[Dataset entries]
%%

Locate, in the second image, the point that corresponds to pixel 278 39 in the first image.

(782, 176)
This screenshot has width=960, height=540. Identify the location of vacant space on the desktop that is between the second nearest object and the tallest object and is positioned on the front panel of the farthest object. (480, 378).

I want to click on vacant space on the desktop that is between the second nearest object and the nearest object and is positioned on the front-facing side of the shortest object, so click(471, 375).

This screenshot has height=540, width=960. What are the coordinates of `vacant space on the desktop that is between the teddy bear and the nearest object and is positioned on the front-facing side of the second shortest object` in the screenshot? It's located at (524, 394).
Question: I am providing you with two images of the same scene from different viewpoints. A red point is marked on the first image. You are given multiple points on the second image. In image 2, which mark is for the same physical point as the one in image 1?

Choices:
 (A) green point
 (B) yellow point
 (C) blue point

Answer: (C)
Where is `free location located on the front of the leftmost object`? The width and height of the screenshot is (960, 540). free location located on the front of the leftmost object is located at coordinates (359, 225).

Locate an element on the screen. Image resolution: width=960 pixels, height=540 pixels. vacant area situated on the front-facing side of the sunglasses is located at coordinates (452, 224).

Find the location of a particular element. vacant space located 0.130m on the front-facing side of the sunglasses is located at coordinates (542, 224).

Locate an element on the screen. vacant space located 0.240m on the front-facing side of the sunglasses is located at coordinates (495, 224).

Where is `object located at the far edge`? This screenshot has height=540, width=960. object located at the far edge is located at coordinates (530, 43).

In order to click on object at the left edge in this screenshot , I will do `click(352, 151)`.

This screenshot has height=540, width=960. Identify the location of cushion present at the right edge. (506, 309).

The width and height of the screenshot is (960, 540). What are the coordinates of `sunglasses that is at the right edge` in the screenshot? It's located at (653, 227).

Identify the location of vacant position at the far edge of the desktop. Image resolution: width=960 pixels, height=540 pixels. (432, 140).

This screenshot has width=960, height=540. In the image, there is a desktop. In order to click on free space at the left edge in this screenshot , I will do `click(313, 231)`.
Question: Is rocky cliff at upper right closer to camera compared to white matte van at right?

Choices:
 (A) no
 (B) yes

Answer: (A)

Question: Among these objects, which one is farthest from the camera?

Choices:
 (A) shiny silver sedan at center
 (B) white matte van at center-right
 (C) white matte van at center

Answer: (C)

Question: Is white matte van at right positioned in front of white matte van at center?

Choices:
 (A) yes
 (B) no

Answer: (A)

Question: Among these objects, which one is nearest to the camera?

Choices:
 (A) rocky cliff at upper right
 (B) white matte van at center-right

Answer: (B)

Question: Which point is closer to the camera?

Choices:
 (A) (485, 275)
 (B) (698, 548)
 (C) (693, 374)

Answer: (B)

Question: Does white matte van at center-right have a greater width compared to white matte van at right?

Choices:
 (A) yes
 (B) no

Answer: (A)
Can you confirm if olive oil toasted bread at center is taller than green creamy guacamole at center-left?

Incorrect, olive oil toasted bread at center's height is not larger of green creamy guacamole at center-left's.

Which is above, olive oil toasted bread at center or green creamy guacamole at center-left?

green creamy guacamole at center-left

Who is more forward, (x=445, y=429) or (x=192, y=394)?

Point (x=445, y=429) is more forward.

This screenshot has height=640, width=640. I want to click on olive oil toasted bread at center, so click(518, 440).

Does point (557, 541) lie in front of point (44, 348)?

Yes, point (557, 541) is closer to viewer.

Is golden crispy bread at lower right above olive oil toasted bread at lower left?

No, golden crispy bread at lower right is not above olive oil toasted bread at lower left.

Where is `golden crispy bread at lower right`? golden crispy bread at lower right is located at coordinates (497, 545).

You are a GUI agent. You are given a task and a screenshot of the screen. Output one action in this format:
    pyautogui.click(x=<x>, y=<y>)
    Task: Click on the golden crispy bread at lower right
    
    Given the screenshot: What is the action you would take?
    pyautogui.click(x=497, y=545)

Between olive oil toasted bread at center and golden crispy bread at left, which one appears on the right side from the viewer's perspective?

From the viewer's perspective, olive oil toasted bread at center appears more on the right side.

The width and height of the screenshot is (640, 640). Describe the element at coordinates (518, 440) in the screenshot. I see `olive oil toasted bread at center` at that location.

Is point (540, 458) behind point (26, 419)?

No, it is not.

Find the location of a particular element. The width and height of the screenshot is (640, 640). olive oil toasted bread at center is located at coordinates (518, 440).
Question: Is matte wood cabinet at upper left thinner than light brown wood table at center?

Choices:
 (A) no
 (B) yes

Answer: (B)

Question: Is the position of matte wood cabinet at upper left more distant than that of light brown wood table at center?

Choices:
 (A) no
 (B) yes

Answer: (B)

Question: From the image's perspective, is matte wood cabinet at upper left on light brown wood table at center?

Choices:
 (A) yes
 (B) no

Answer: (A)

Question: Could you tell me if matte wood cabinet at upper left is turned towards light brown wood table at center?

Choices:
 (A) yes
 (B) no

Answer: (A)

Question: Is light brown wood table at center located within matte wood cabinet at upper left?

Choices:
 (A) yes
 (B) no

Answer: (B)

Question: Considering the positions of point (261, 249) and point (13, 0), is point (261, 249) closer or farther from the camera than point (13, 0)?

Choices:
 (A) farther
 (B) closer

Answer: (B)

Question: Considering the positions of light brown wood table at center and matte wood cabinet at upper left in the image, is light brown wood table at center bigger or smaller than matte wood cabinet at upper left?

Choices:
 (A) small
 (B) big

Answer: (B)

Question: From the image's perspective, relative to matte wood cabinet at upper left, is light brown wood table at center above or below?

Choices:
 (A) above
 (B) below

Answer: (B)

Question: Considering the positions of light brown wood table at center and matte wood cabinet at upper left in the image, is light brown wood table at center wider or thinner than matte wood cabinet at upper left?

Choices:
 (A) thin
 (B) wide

%%

- _Problem statement_
Copy every line of the listing above with no changes at all.

- _The answer_
Locate, in the second image, the point that corresponds to pixel 278 39 in the first image.

(782, 176)
This screenshot has width=960, height=540. Identify the location of vacant space on the desktop that is between the second nearest object and the tallest object and is positioned on the front panel of the farthest object. (480, 378).

I want to click on vacant space on the desktop that is between the second nearest object and the nearest object and is positioned on the front-facing side of the shortest object, so click(471, 375).

This screenshot has height=540, width=960. What are the coordinates of `vacant space on the desktop that is between the teddy bear and the nearest object and is positioned on the front-facing side of the second shortest object` in the screenshot? It's located at (524, 394).
Question: I am providing you with two images of the same scene from different viewpoints. A red point is marked on the first image. You are given multiple points on the second image. In image 2, which mark is for the same physical point as the one in image 1?

Choices:
 (A) green point
 (B) yellow point
 (C) blue point

Answer: (C)
Where is `free location located on the front of the leftmost object`? The width and height of the screenshot is (960, 540). free location located on the front of the leftmost object is located at coordinates (359, 225).

Locate an element on the screen. Image resolution: width=960 pixels, height=540 pixels. vacant area situated on the front-facing side of the sunglasses is located at coordinates (452, 224).

Find the location of a particular element. vacant space located 0.130m on the front-facing side of the sunglasses is located at coordinates (542, 224).

Locate an element on the screen. vacant space located 0.240m on the front-facing side of the sunglasses is located at coordinates (495, 224).

Where is `object located at the far edge`? This screenshot has height=540, width=960. object located at the far edge is located at coordinates (530, 43).

In order to click on object at the left edge in this screenshot , I will do `click(352, 151)`.

This screenshot has height=540, width=960. Identify the location of cushion present at the right edge. (506, 309).

The width and height of the screenshot is (960, 540). What are the coordinates of `sunglasses that is at the right edge` in the screenshot? It's located at (653, 227).

Identify the location of vacant position at the far edge of the desktop. Image resolution: width=960 pixels, height=540 pixels. (432, 140).

This screenshot has width=960, height=540. In the image, there is a desktop. In order to click on free space at the left edge in this screenshot , I will do `click(313, 231)`.
Question: Is rocky cliff at upper right closer to camera compared to white matte van at right?

Choices:
 (A) no
 (B) yes

Answer: (A)

Question: Among these objects, which one is farthest from the camera?

Choices:
 (A) shiny silver sedan at center
 (B) white matte van at center-right
 (C) white matte van at center

Answer: (C)

Question: Is white matte van at right positioned in front of white matte van at center?

Choices:
 (A) yes
 (B) no

Answer: (A)

Question: Among these objects, which one is nearest to the camera?

Choices:
 (A) rocky cliff at upper right
 (B) white matte van at center-right

Answer: (B)

Question: Which point is closer to the camera?

Choices:
 (A) (485, 275)
 (B) (698, 548)
 (C) (693, 374)

Answer: (B)

Question: Does white matte van at center-right have a greater width compared to white matte van at right?

Choices:
 (A) yes
 (B) no

Answer: (A)
Can you confirm if olive oil toasted bread at center is taller than green creamy guacamole at center-left?

Incorrect, olive oil toasted bread at center's height is not larger of green creamy guacamole at center-left's.

Which is above, olive oil toasted bread at center or green creamy guacamole at center-left?

green creamy guacamole at center-left

Who is more forward, (x=445, y=429) or (x=192, y=394)?

Point (x=445, y=429) is more forward.

This screenshot has height=640, width=640. I want to click on olive oil toasted bread at center, so click(518, 440).

Does point (557, 541) lie in front of point (44, 348)?

Yes, point (557, 541) is closer to viewer.

Is golden crispy bread at lower right above olive oil toasted bread at lower left?

No, golden crispy bread at lower right is not above olive oil toasted bread at lower left.

Where is `golden crispy bread at lower right`? golden crispy bread at lower right is located at coordinates (497, 545).

You are a GUI agent. You are given a task and a screenshot of the screen. Output one action in this format:
    pyautogui.click(x=<x>, y=<y>)
    Task: Click on the golden crispy bread at lower right
    
    Given the screenshot: What is the action you would take?
    pyautogui.click(x=497, y=545)

Between olive oil toasted bread at center and golden crispy bread at left, which one appears on the right side from the viewer's perspective?

From the viewer's perspective, olive oil toasted bread at center appears more on the right side.

The width and height of the screenshot is (640, 640). Describe the element at coordinates (518, 440) in the screenshot. I see `olive oil toasted bread at center` at that location.

Is point (540, 458) behind point (26, 419)?

No, it is not.

Find the location of a particular element. The width and height of the screenshot is (640, 640). olive oil toasted bread at center is located at coordinates (518, 440).
Question: Is matte wood cabinet at upper left thinner than light brown wood table at center?

Choices:
 (A) no
 (B) yes

Answer: (B)

Question: Is the position of matte wood cabinet at upper left more distant than that of light brown wood table at center?

Choices:
 (A) no
 (B) yes

Answer: (B)

Question: From the image's perspective, is matte wood cabinet at upper left on light brown wood table at center?

Choices:
 (A) yes
 (B) no

Answer: (A)

Question: Could you tell me if matte wood cabinet at upper left is turned towards light brown wood table at center?

Choices:
 (A) yes
 (B) no

Answer: (A)

Question: Is light brown wood table at center located within matte wood cabinet at upper left?

Choices:
 (A) yes
 (B) no

Answer: (B)

Question: Considering the positions of point (261, 249) and point (13, 0), is point (261, 249) closer or farther from the camera than point (13, 0)?

Choices:
 (A) farther
 (B) closer

Answer: (B)

Question: Considering the positions of light brown wood table at center and matte wood cabinet at upper left in the image, is light brown wood table at center bigger or smaller than matte wood cabinet at upper left?

Choices:
 (A) small
 (B) big

Answer: (B)

Question: From the image's perspective, relative to matte wood cabinet at upper left, is light brown wood table at center above or below?

Choices:
 (A) above
 (B) below

Answer: (B)

Question: Considering the positions of light brown wood table at center and matte wood cabinet at upper left in the image, is light brown wood table at center wider or thinner than matte wood cabinet at upper left?

Choices:
 (A) thin
 (B) wide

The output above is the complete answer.